[Start of section]

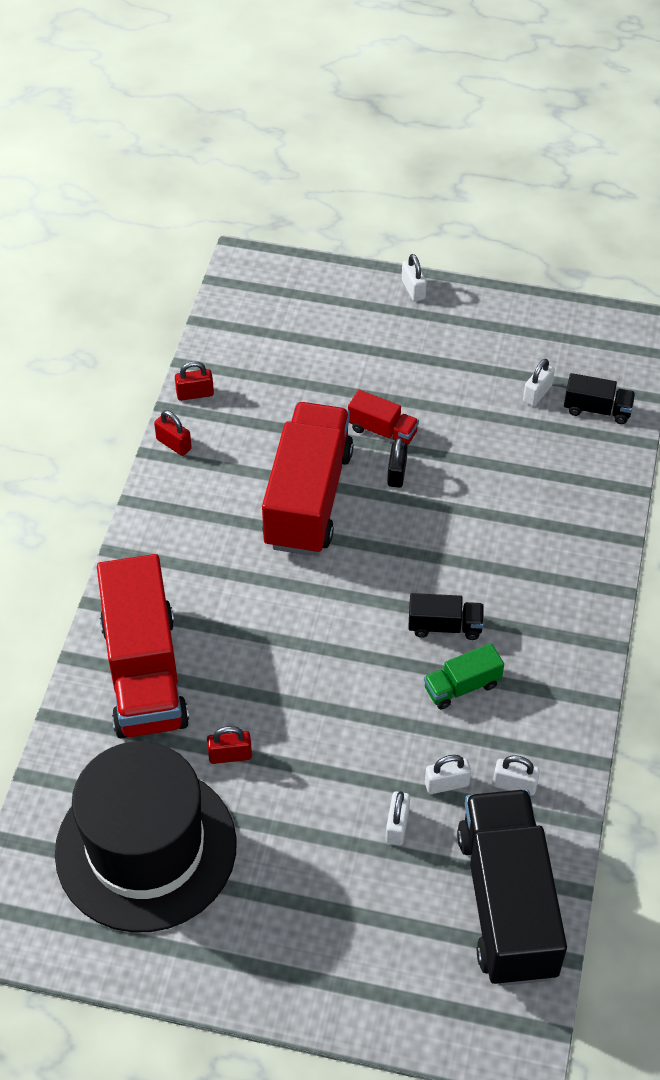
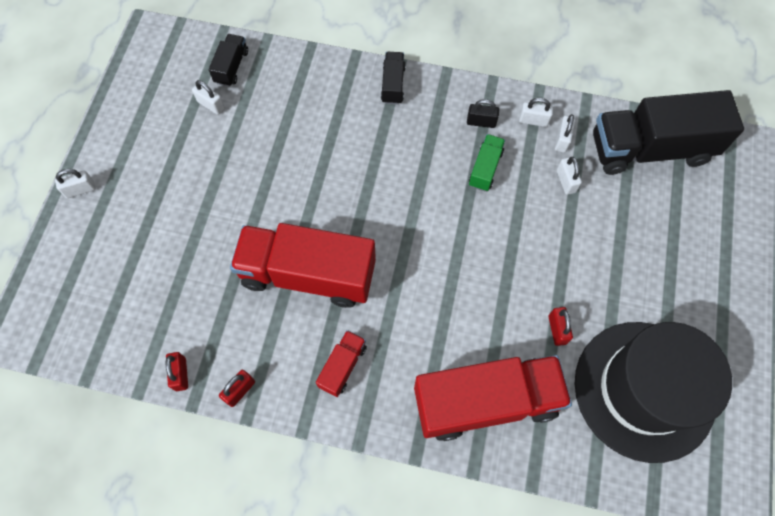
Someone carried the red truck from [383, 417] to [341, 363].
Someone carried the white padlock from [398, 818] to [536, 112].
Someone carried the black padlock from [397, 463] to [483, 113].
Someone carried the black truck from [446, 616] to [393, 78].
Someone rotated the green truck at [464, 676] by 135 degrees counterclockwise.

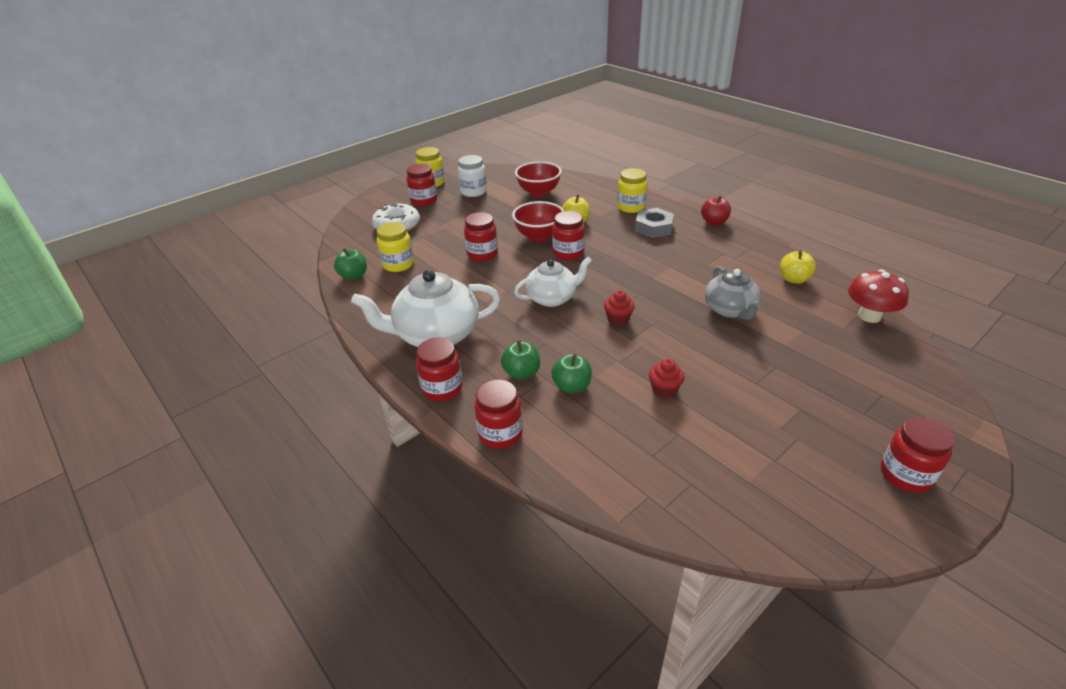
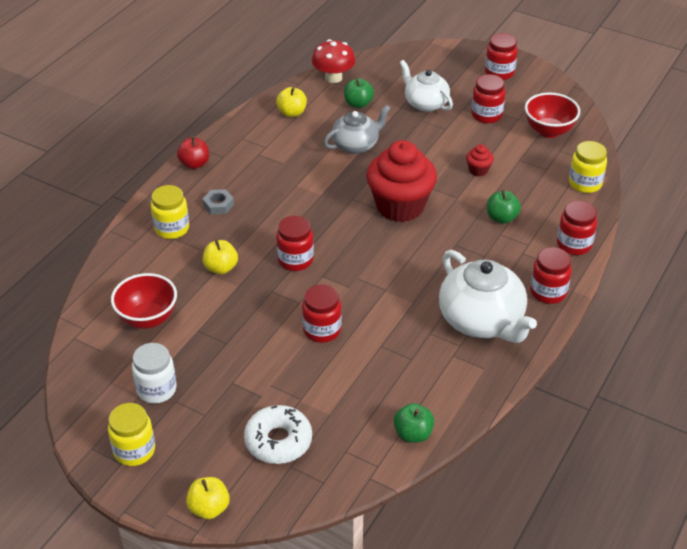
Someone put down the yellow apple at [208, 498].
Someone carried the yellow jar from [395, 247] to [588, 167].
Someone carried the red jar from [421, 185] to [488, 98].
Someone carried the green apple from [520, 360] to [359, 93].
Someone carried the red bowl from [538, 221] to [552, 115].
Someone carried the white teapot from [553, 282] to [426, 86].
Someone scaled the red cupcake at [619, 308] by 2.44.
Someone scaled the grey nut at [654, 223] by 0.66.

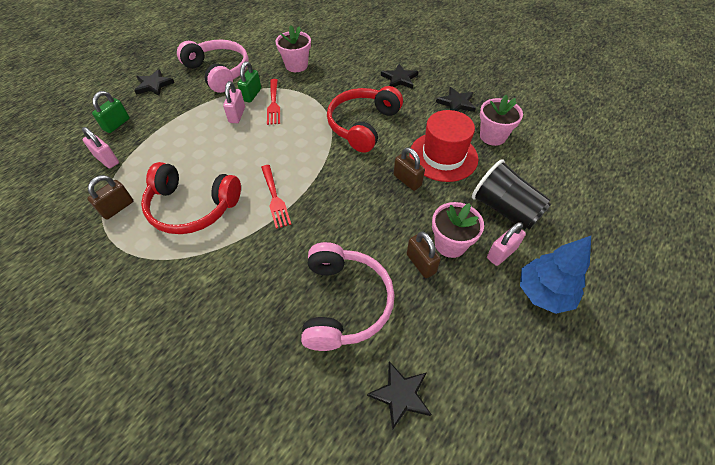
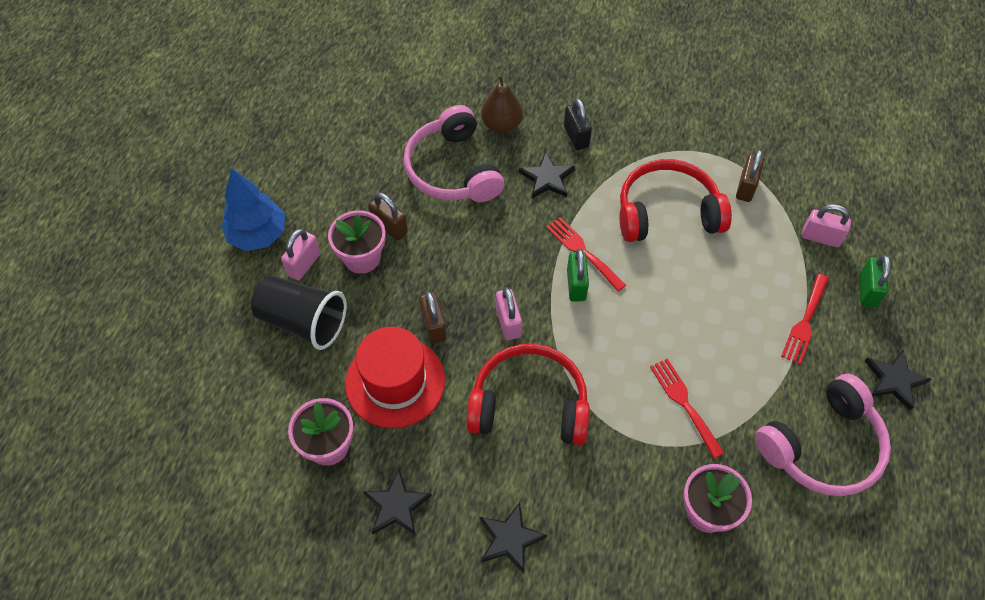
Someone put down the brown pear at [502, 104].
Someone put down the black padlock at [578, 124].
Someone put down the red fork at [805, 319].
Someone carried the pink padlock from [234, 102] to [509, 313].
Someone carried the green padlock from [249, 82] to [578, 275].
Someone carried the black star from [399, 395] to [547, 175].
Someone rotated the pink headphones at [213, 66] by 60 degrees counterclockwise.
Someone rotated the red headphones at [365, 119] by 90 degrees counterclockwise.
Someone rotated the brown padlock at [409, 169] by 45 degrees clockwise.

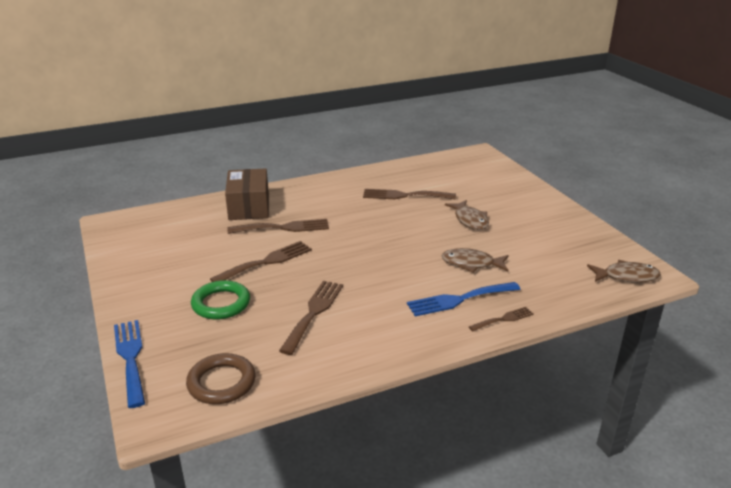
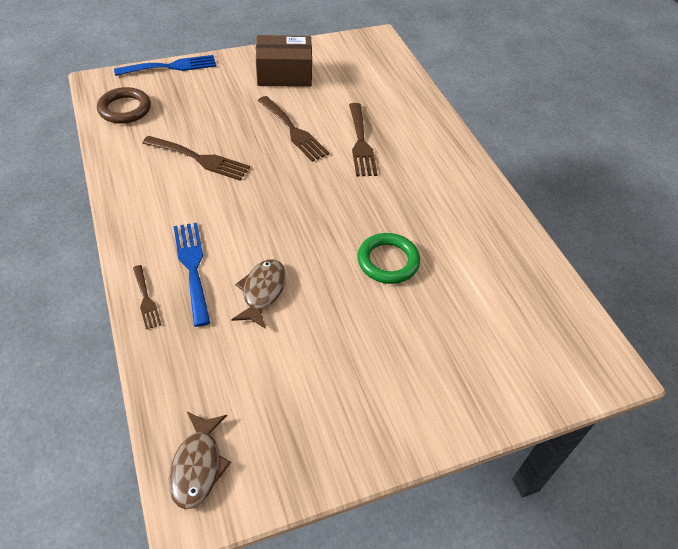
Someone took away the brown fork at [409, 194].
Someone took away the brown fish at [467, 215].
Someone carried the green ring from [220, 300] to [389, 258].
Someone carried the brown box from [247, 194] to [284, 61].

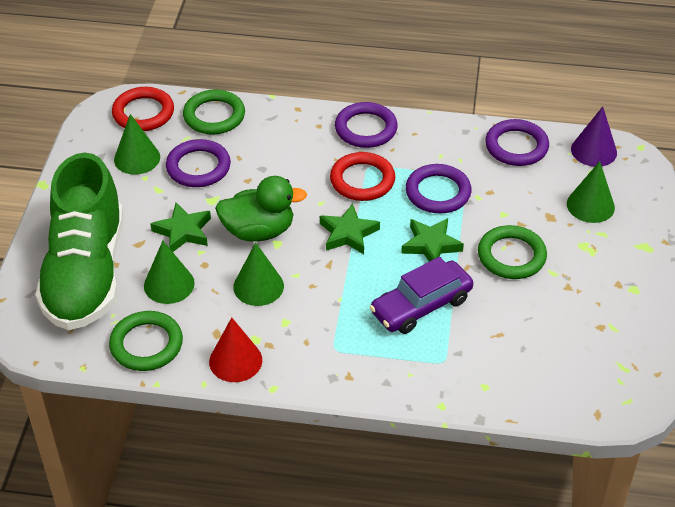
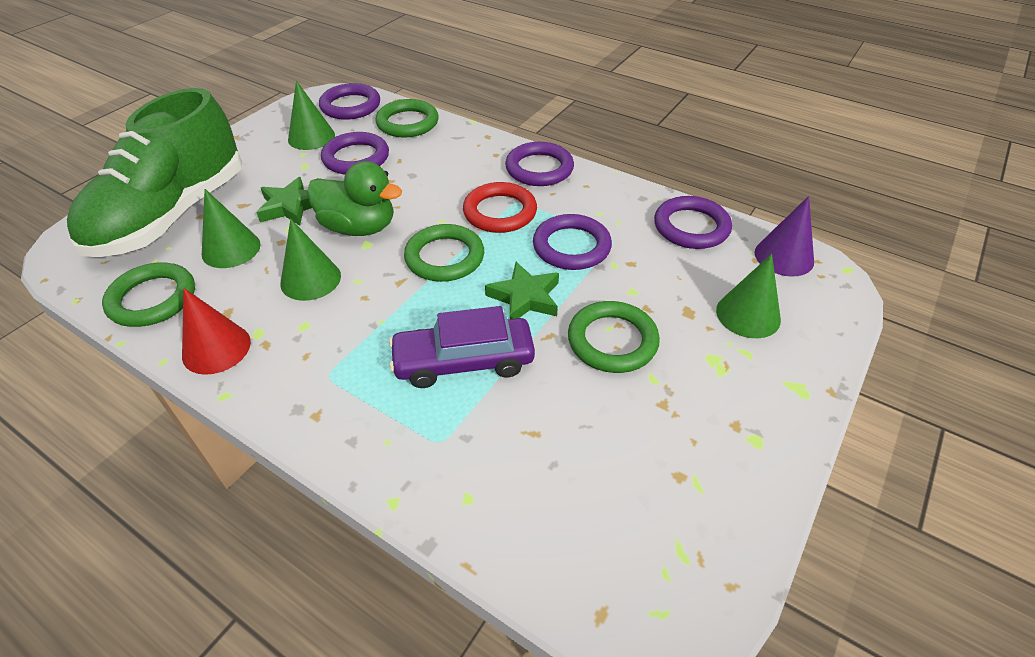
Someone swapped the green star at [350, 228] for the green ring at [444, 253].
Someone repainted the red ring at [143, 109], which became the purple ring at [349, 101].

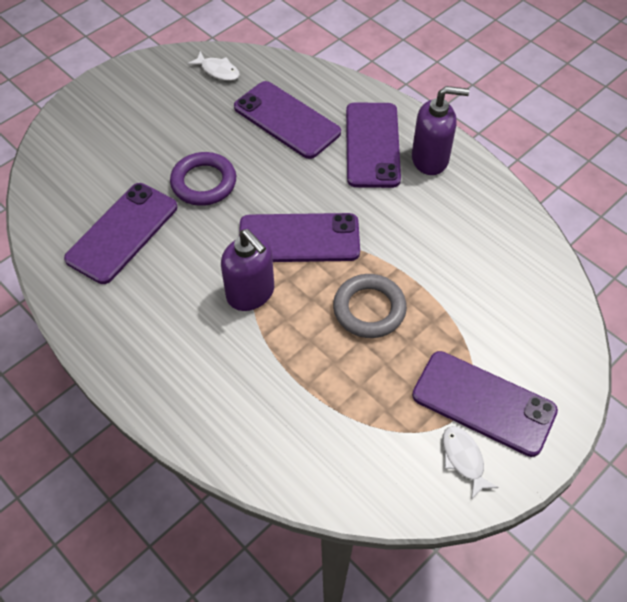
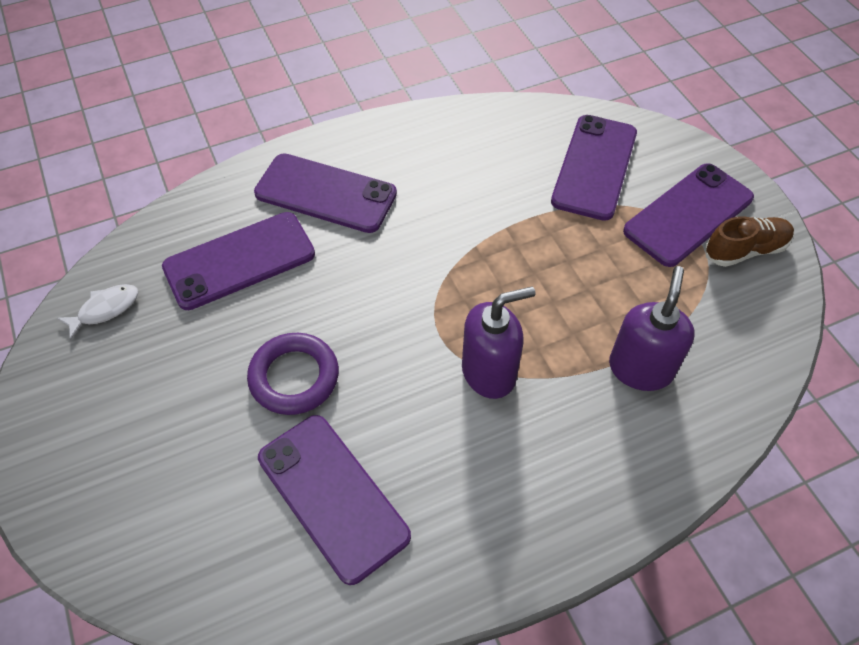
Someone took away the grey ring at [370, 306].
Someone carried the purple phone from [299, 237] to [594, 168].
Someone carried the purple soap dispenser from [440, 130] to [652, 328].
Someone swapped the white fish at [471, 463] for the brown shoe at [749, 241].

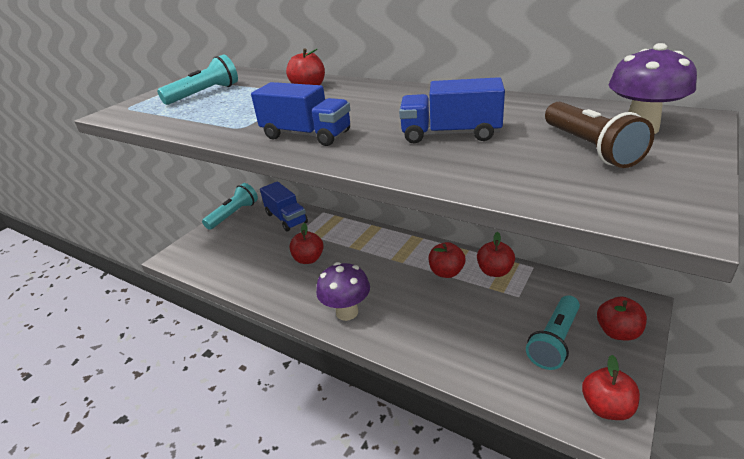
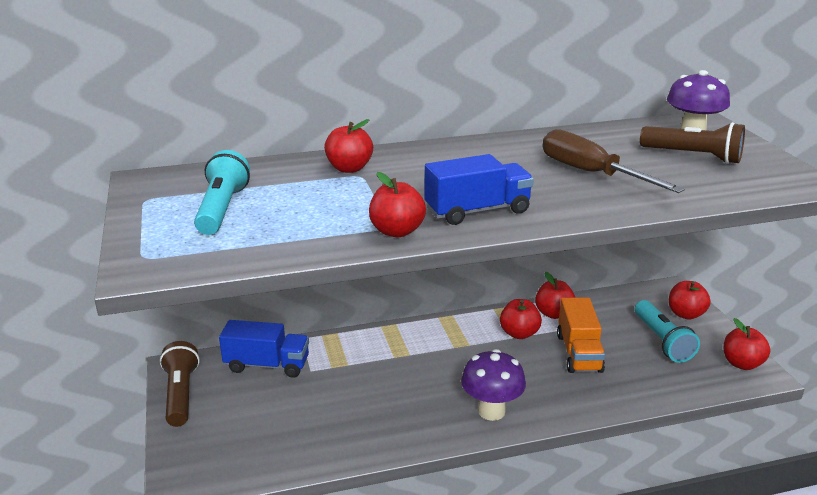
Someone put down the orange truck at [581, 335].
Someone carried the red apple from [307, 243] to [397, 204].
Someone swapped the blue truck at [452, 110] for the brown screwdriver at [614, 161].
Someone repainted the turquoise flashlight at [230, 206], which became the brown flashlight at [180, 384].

[End of section]

# Try it
Once the pictures are removed, print all the remaining data exactly as it stands.

# Output for this task
Someone carried the red truck from [383, 417] to [341, 363].
Someone carried the white padlock from [398, 818] to [536, 112].
Someone carried the black padlock from [397, 463] to [483, 113].
Someone carried the black truck from [446, 616] to [393, 78].
Someone rotated the green truck at [464, 676] by 135 degrees counterclockwise.

Someone put down the yellow apple at [208, 498].
Someone carried the yellow jar from [395, 247] to [588, 167].
Someone carried the red jar from [421, 185] to [488, 98].
Someone carried the green apple from [520, 360] to [359, 93].
Someone carried the red bowl from [538, 221] to [552, 115].
Someone carried the white teapot from [553, 282] to [426, 86].
Someone scaled the red cupcake at [619, 308] by 2.44.
Someone scaled the grey nut at [654, 223] by 0.66.

Someone put down the brown pear at [502, 104].
Someone put down the black padlock at [578, 124].
Someone put down the red fork at [805, 319].
Someone carried the pink padlock from [234, 102] to [509, 313].
Someone carried the green padlock from [249, 82] to [578, 275].
Someone carried the black star from [399, 395] to [547, 175].
Someone rotated the pink headphones at [213, 66] by 60 degrees counterclockwise.
Someone rotated the red headphones at [365, 119] by 90 degrees counterclockwise.
Someone rotated the brown padlock at [409, 169] by 45 degrees clockwise.

Someone took away the brown fork at [409, 194].
Someone took away the brown fish at [467, 215].
Someone carried the green ring from [220, 300] to [389, 258].
Someone carried the brown box from [247, 194] to [284, 61].

Someone swapped the green star at [350, 228] for the green ring at [444, 253].
Someone repainted the red ring at [143, 109], which became the purple ring at [349, 101].

Someone took away the grey ring at [370, 306].
Someone carried the purple phone from [299, 237] to [594, 168].
Someone carried the purple soap dispenser from [440, 130] to [652, 328].
Someone swapped the white fish at [471, 463] for the brown shoe at [749, 241].

Someone put down the orange truck at [581, 335].
Someone carried the red apple from [307, 243] to [397, 204].
Someone swapped the blue truck at [452, 110] for the brown screwdriver at [614, 161].
Someone repainted the turquoise flashlight at [230, 206], which became the brown flashlight at [180, 384].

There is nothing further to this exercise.